Task details - Read through the entries below and copy each line where "none" turns up.

Records from a collection:
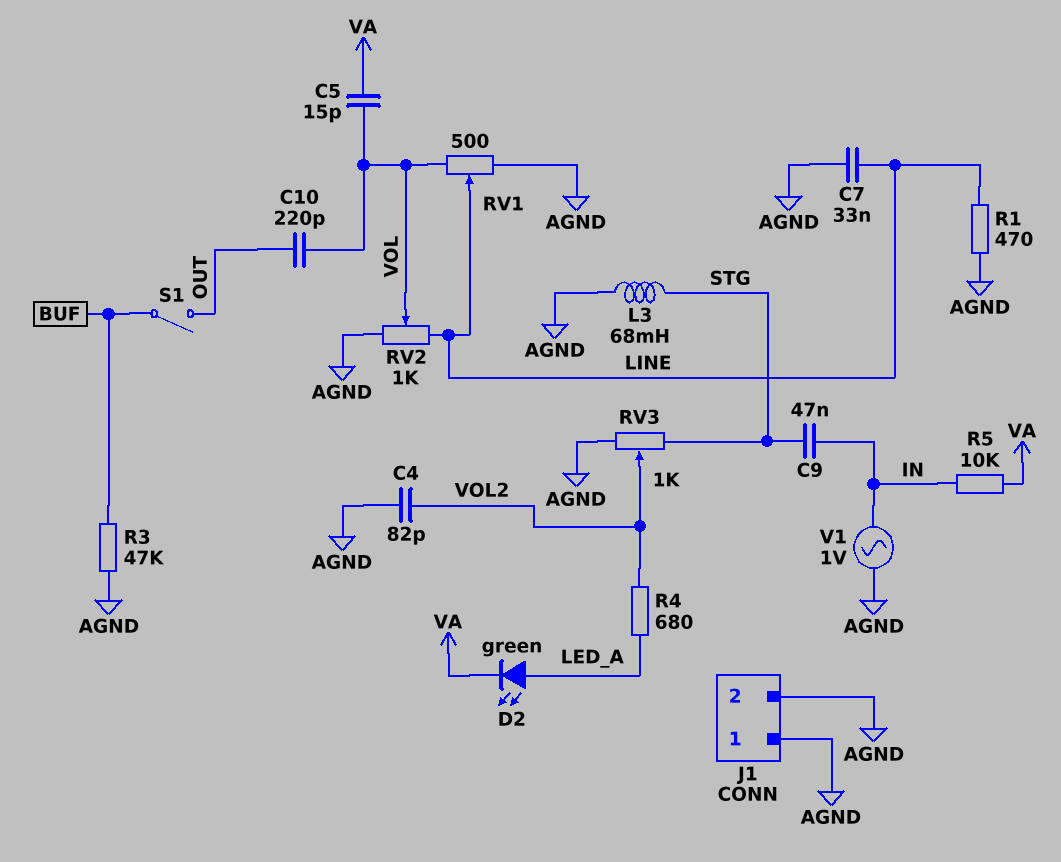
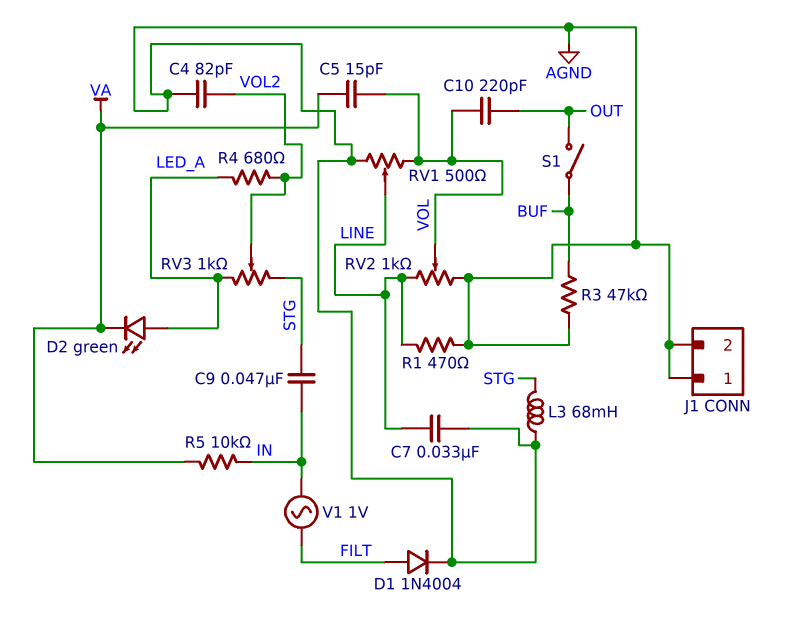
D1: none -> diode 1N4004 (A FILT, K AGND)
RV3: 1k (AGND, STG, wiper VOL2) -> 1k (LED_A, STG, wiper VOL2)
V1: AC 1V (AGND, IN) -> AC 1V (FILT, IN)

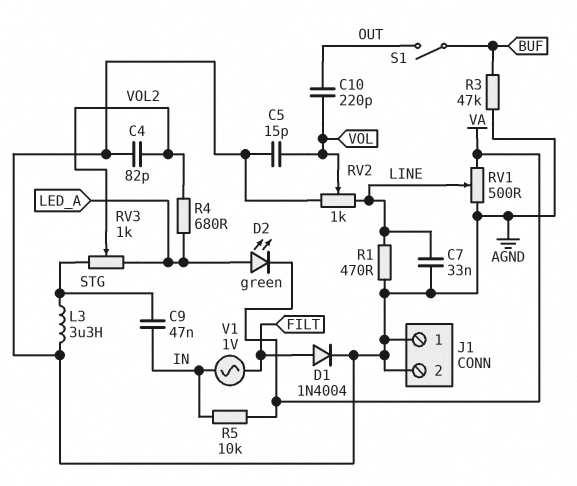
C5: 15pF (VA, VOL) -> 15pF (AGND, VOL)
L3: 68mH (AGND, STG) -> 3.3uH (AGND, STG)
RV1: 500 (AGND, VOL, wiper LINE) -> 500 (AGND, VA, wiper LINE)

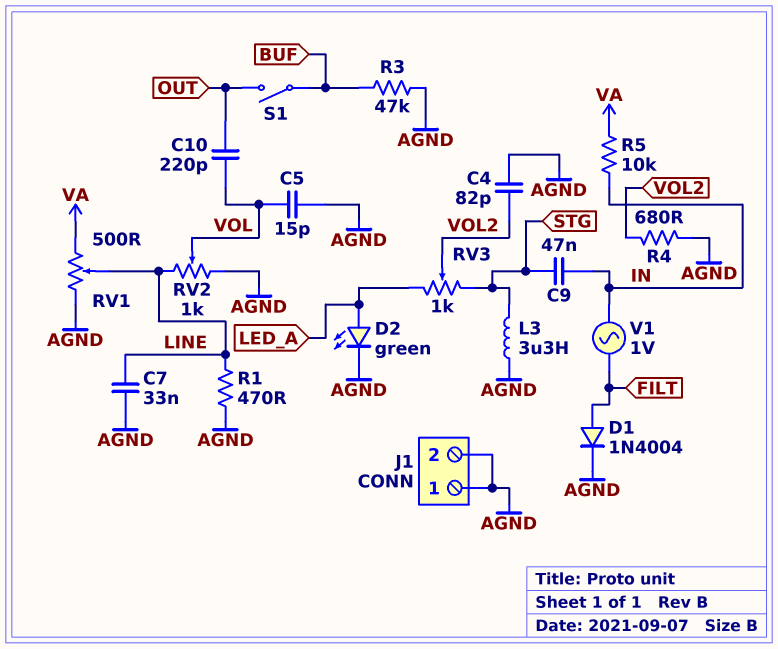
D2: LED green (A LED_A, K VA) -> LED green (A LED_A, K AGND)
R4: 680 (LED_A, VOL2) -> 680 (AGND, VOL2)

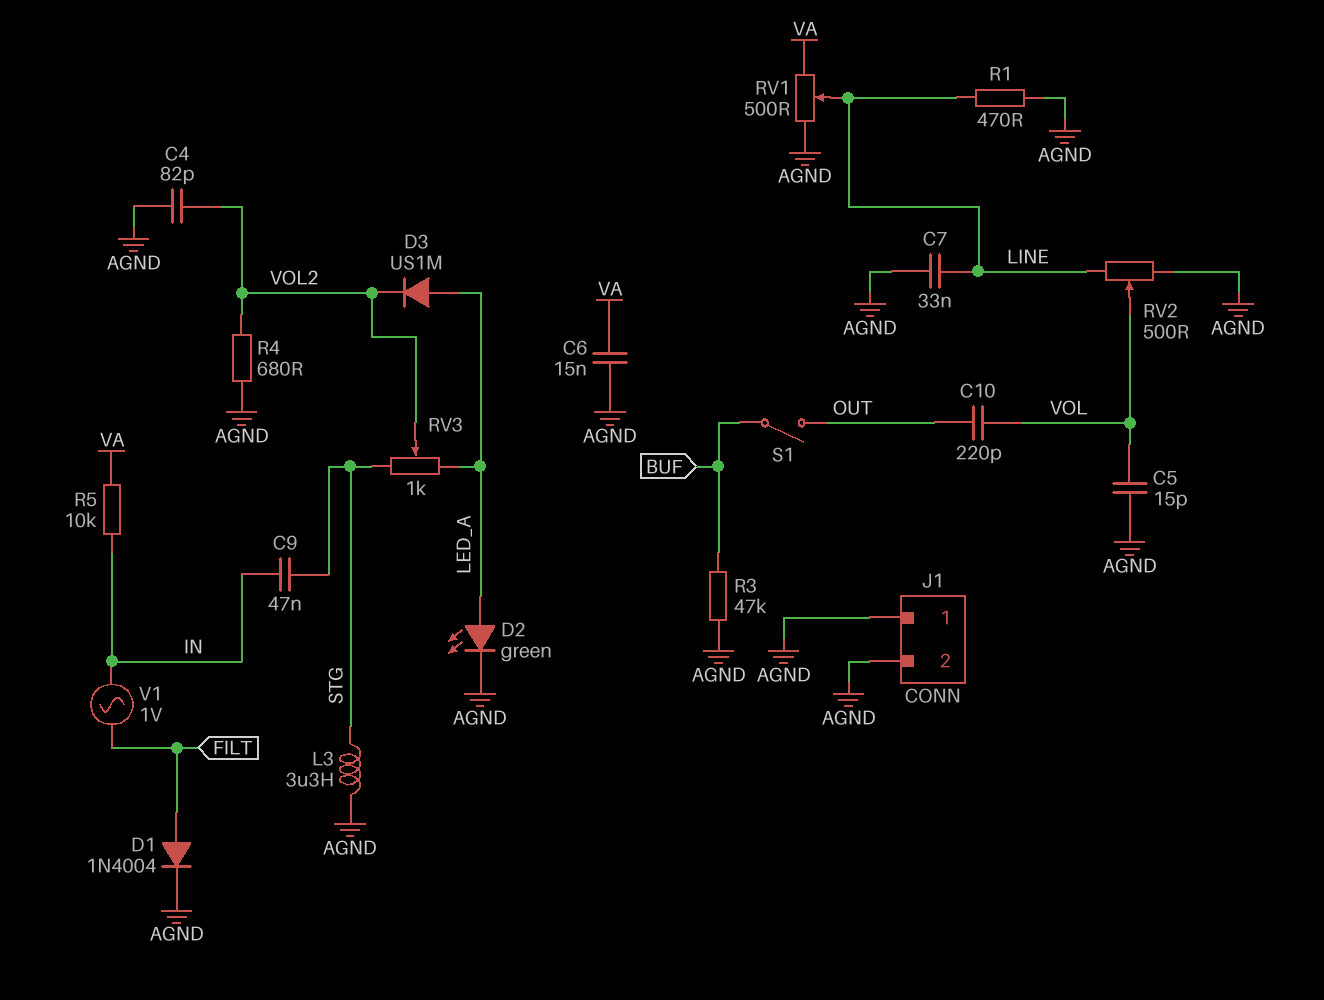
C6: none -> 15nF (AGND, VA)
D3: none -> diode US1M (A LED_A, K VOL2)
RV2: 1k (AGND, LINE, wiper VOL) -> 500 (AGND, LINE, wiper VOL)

Answer for this exercise -
D1: none -> diode 1N4004 (A FILT, K AGND)
C6: none -> 15nF (AGND, VA)
D3: none -> diode US1M (A LED_A, K VOL2)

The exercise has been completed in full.